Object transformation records
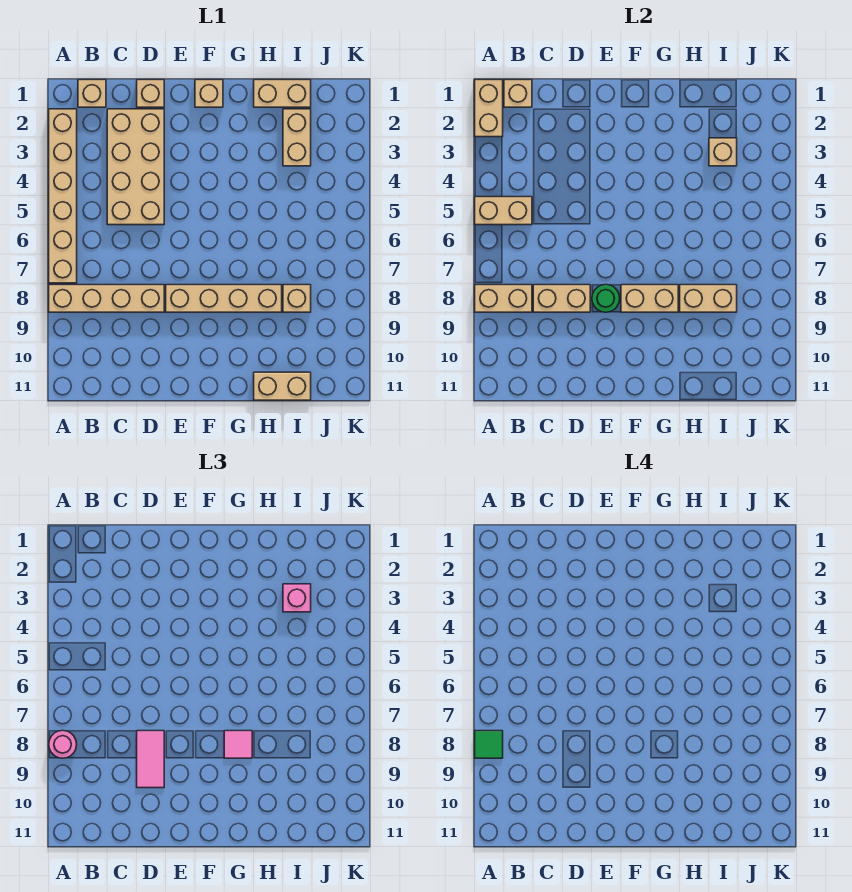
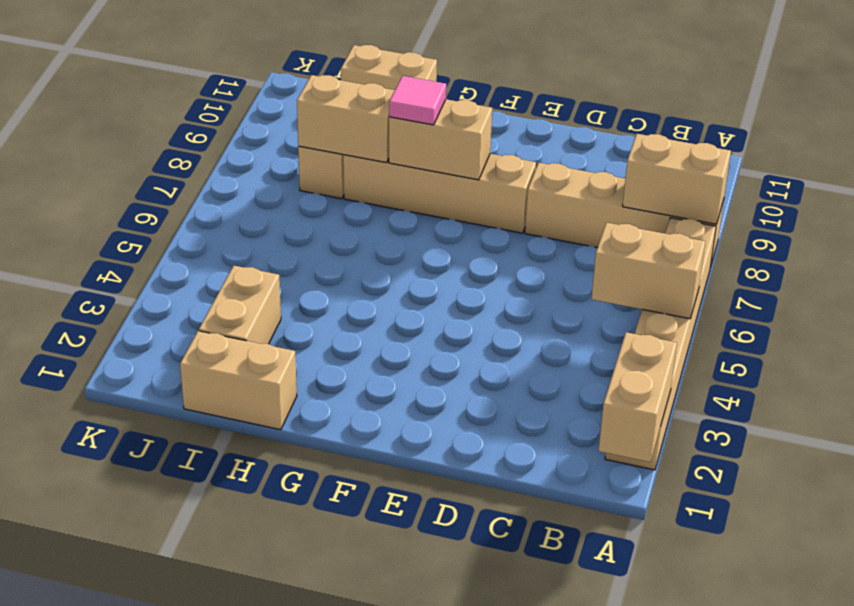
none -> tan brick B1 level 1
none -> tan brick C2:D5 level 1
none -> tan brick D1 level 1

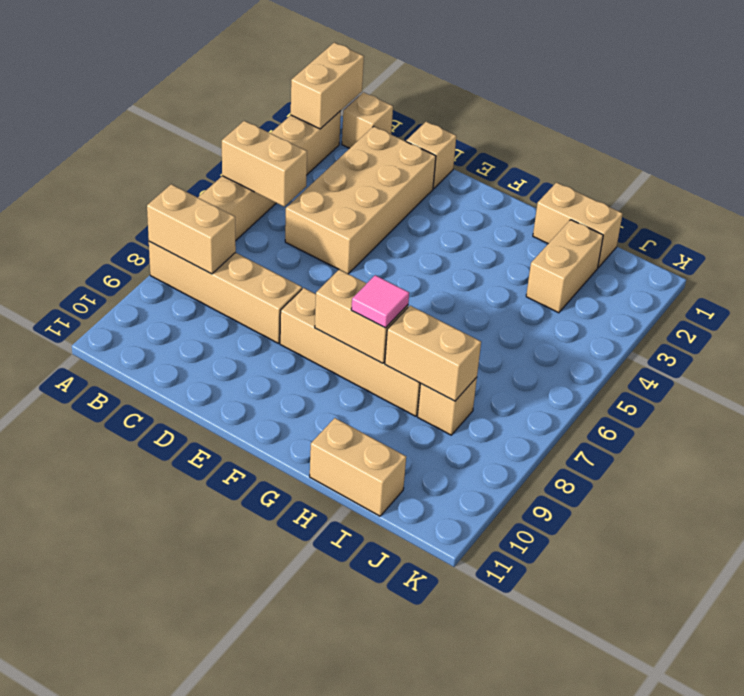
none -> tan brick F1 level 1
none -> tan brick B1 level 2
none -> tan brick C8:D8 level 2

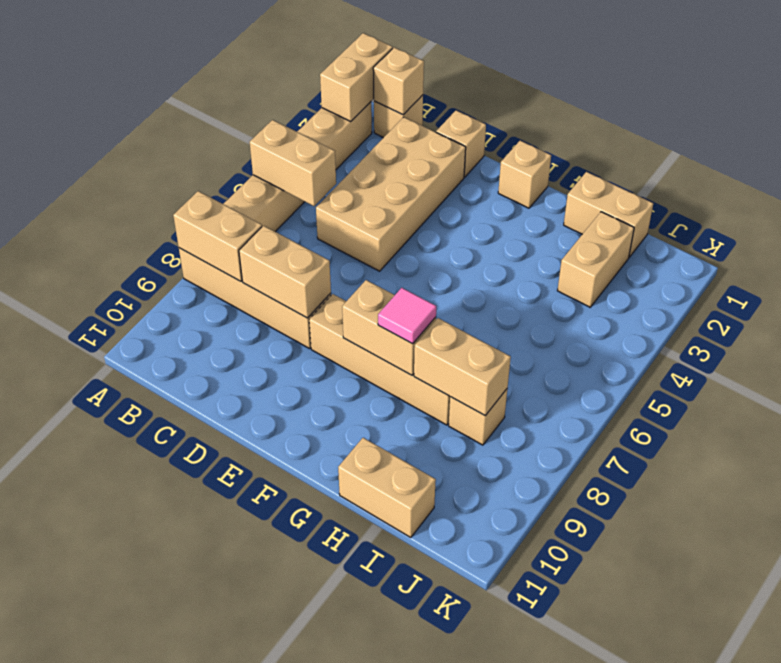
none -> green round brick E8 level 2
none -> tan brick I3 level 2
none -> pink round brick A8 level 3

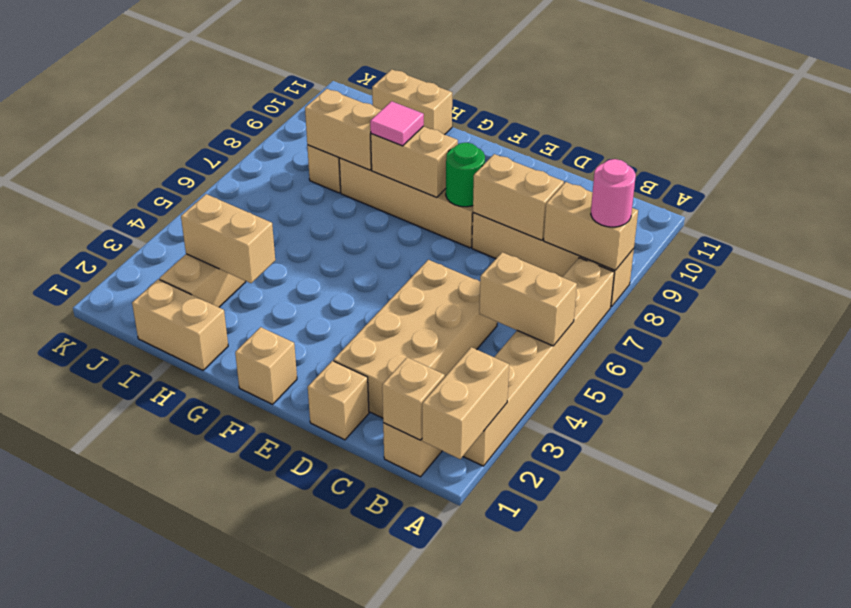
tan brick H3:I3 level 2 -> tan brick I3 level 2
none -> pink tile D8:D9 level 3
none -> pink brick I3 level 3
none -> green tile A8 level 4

> _Problem to work on_
Return the entries verbatim, pictures excluded.

> _Solution for this exercise_
none -> tan brick B1 level 1
none -> tan brick C2:D5 level 1
none -> tan brick D1 level 1

none -> tan brick F1 level 1
none -> tan brick B1 level 2
none -> tan brick C8:D8 level 2

none -> green round brick E8 level 2
none -> tan brick I3 level 2
none -> pink round brick A8 level 3

tan brick H3:I3 level 2 -> tan brick I3 level 2
none -> pink tile D8:D9 level 3
none -> pink brick I3 level 3
none -> green tile A8 level 4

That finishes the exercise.